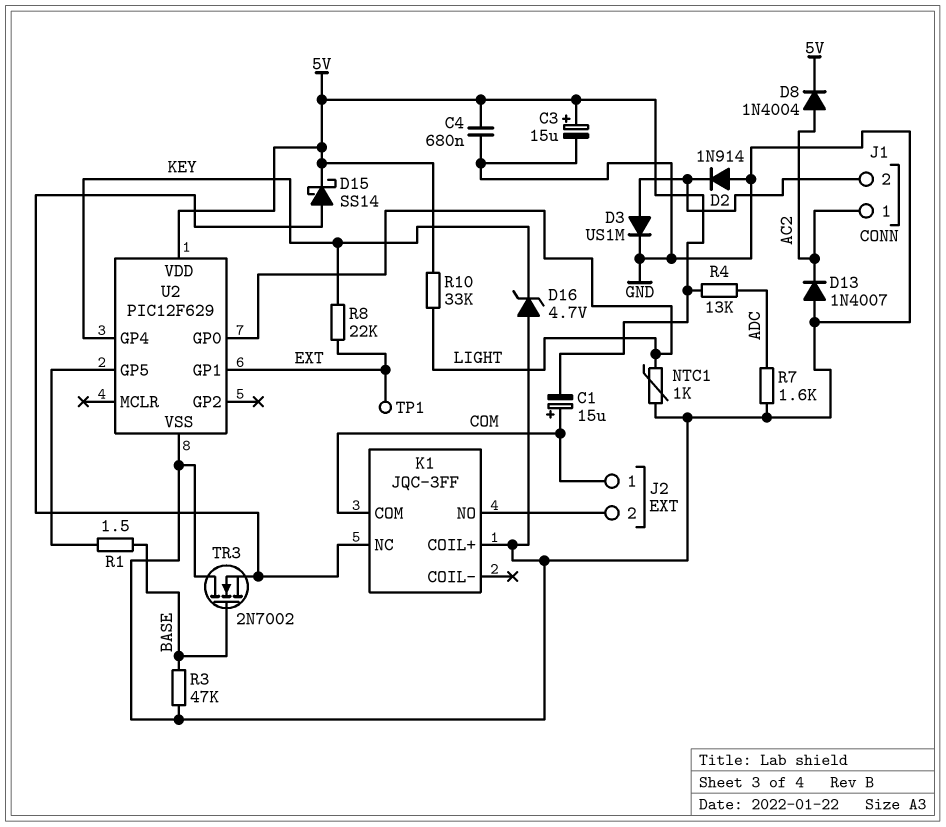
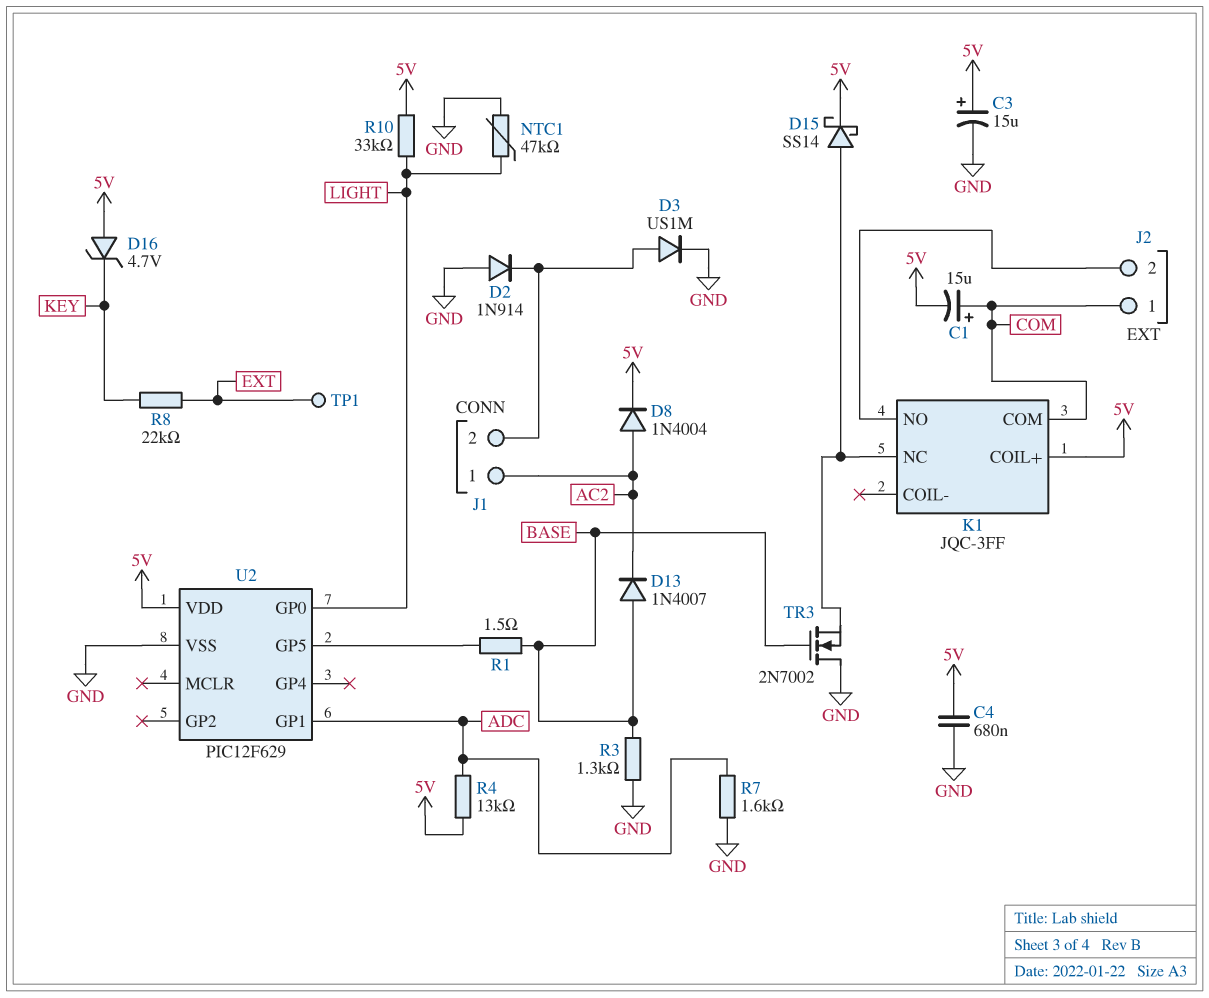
D13: diode 1N4007 (A GND, K AC2) -> diode 1N4007 (A BASE, K AC2)
D16: zener 4.7V (A GND, K KEY) -> zener 4.7V (A 5V, K KEY)
K1 pin COIL+: GND -> 5V
NTC1: 1k (GND, LIGHT) -> 47k (GND, LIGHT)
R3: 47k (BASE, GND) -> 1.3k (BASE, GND)
U2 pin GP1: EXT -> ADC
U2 pin GP4: KEY -> none

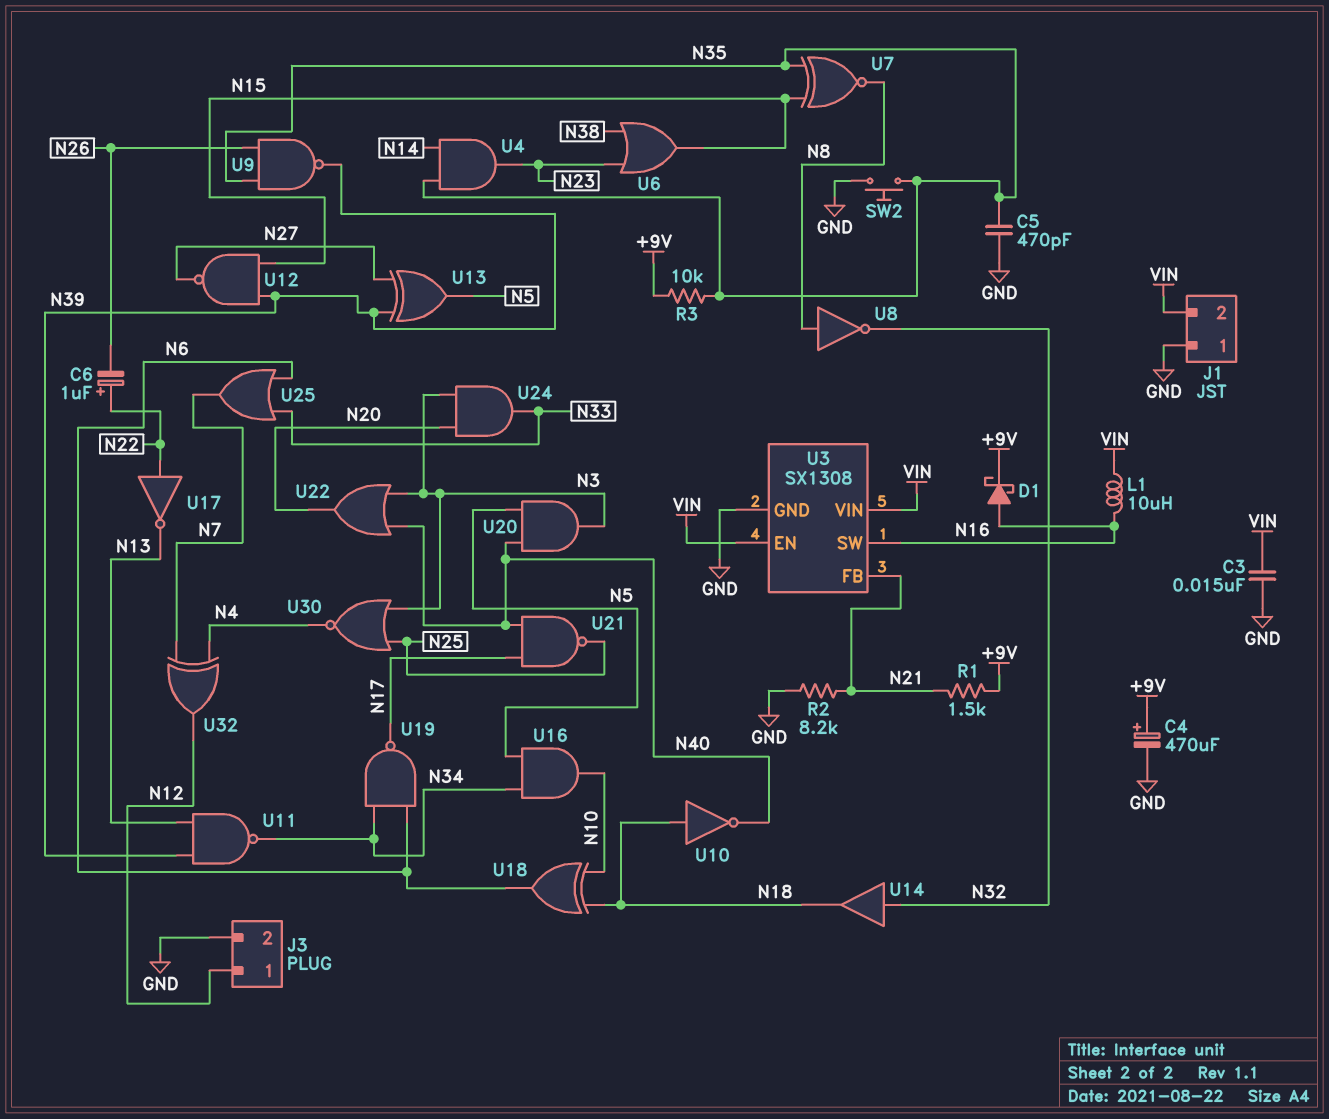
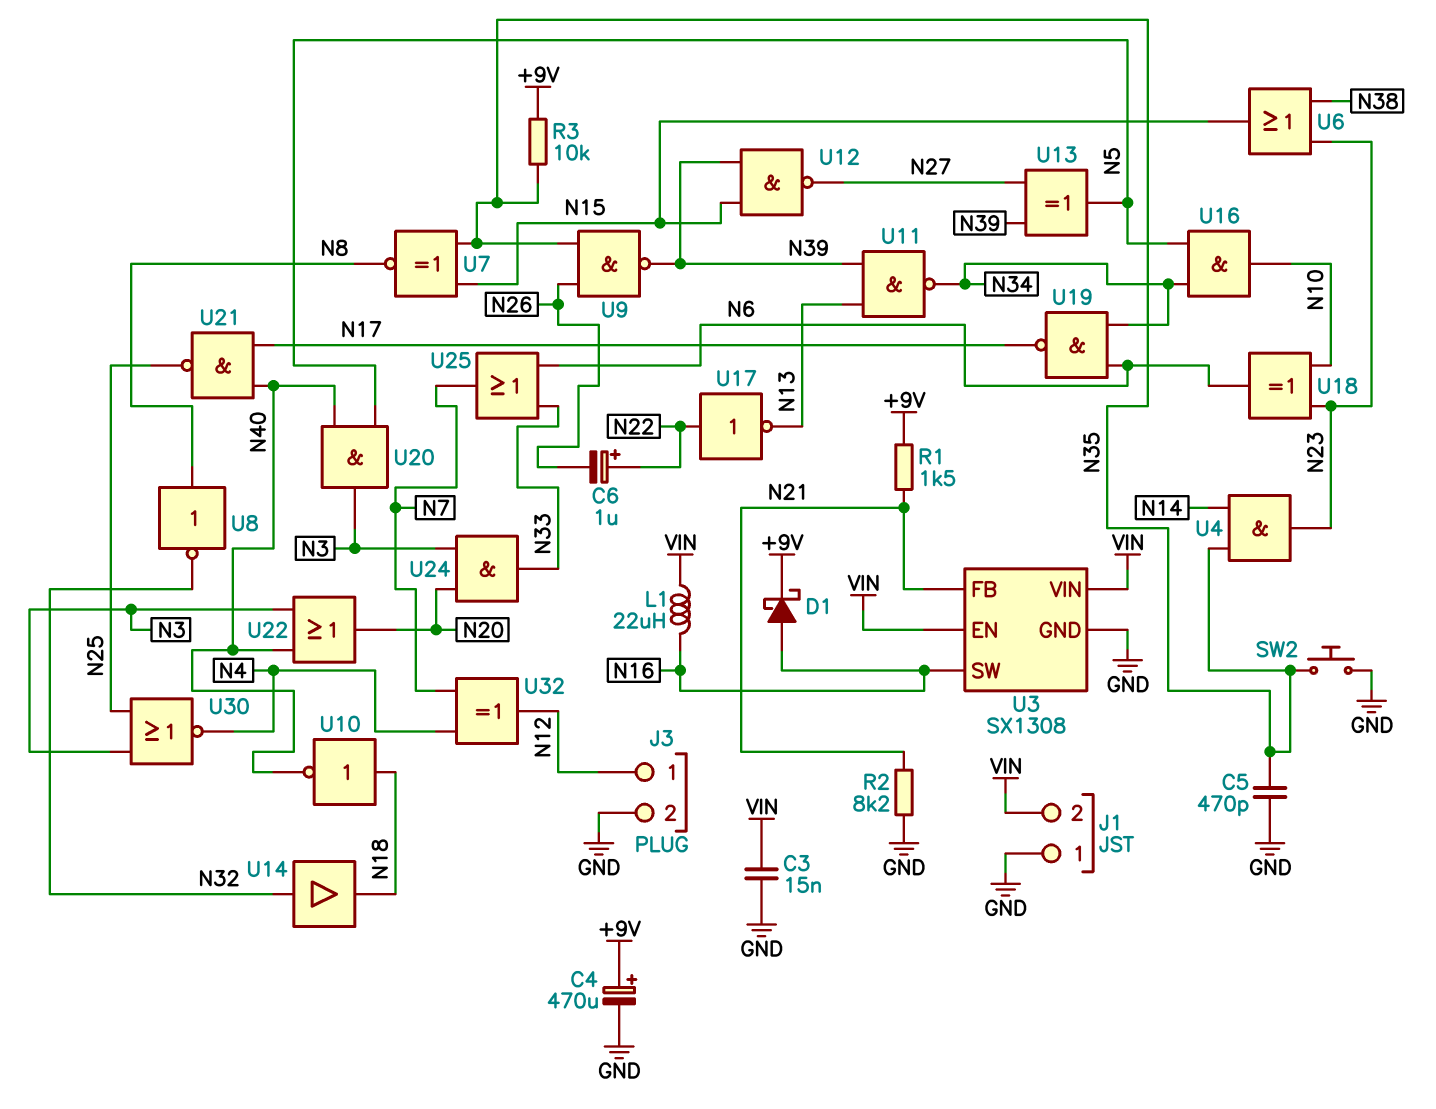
L1: 10uH (N16, VIN) -> 22uH (N16, VIN)
U18: XOR (in N10, in N18, out N6) -> XOR (in N10, in N23, out N6)

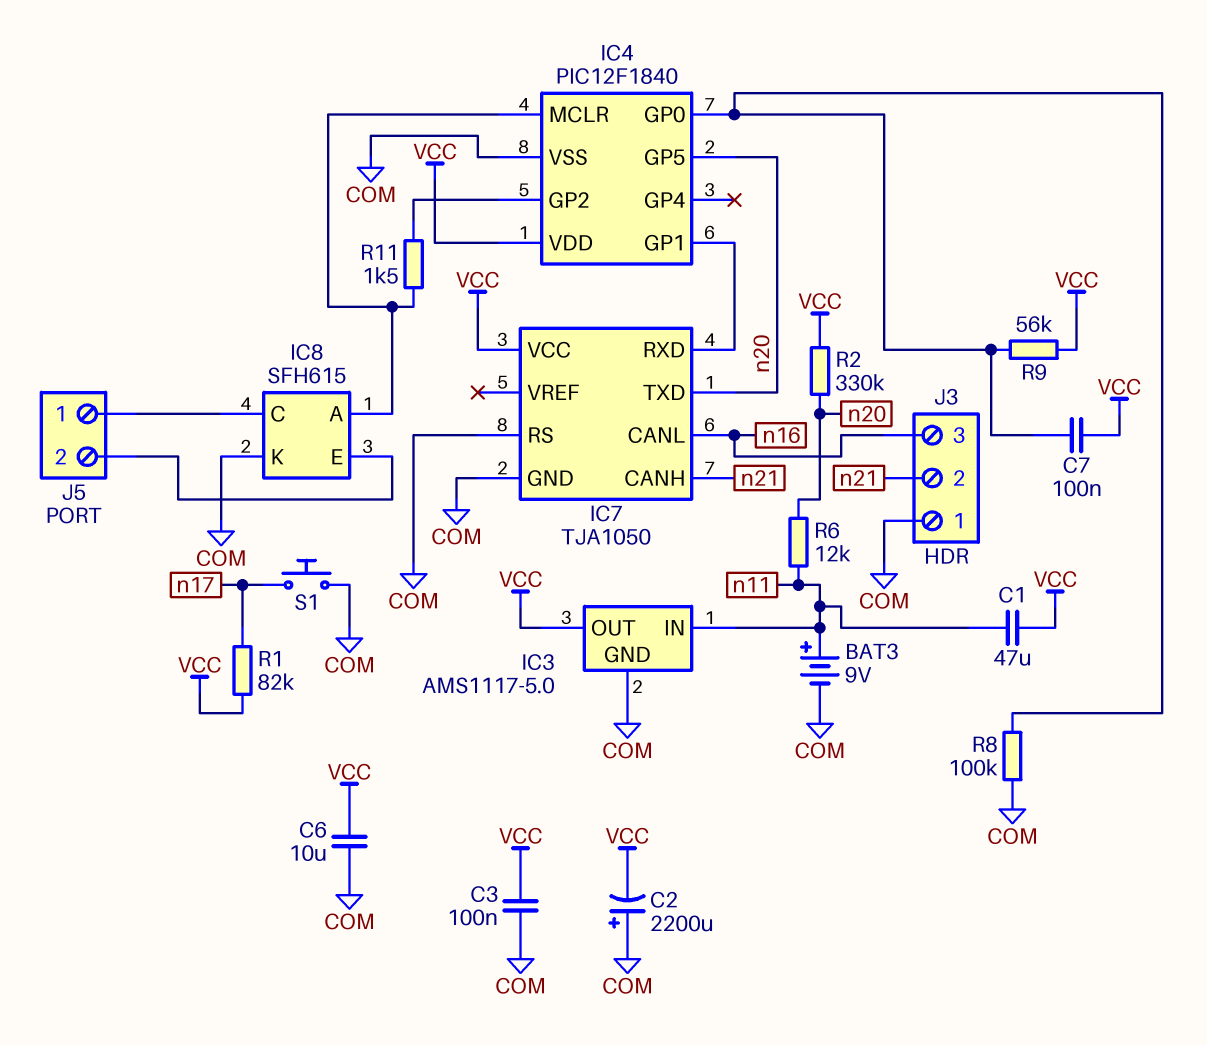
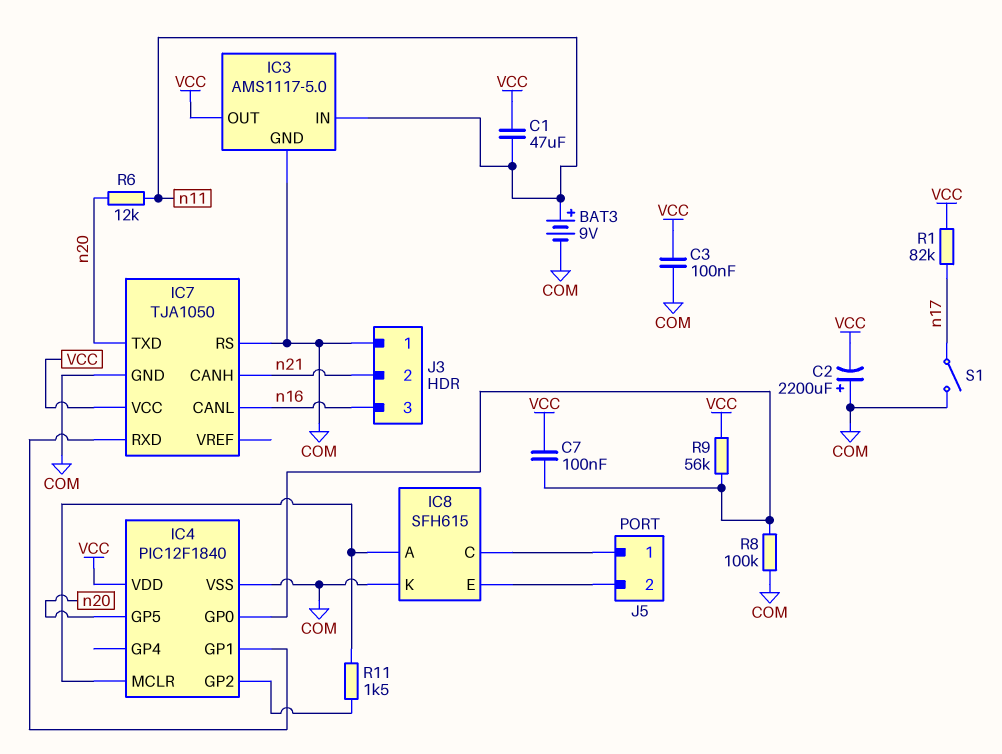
C6: 10uF (COM, VCC) -> none
R2: 330k (VCC, n20) -> none
S1: button (COM, n17) -> switch (COM, n17)

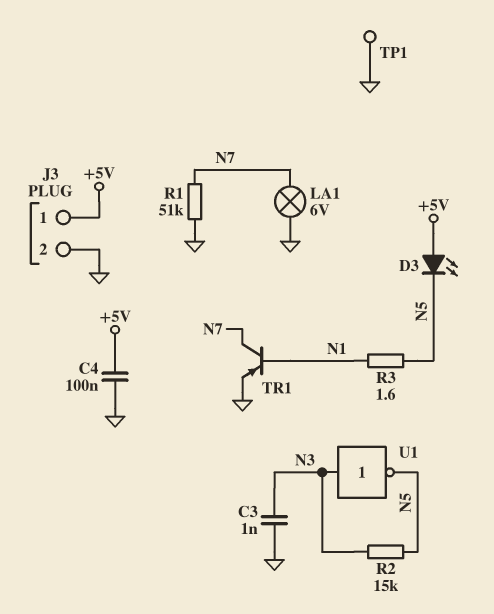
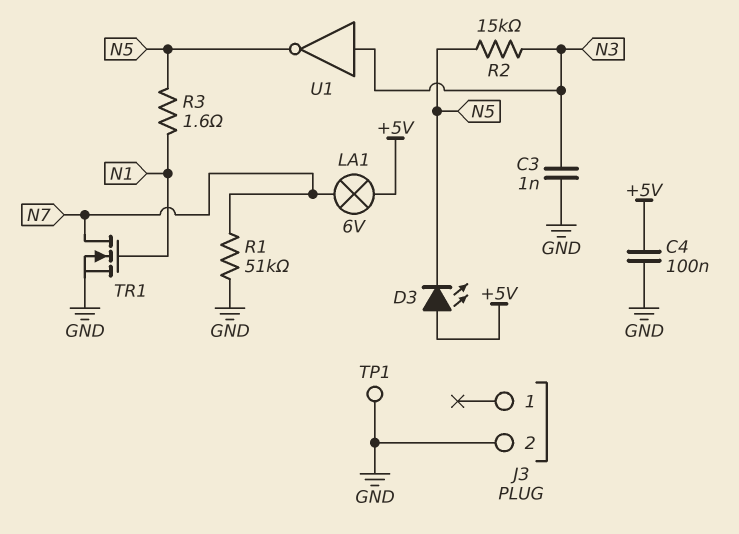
J3 pin 1: +5V -> none
LA1: lamp 6V (GND, N7) -> lamp 6V (+5V, N7)
TR1: PNP (B N1, C N7, E GND) -> NMOS (G N1, D N7, S GND)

_ _ _ _ _

**Task goal:** Only a number is expected here: the tally of lines above that contain "none". Please write nothing more.

**Your response:** 4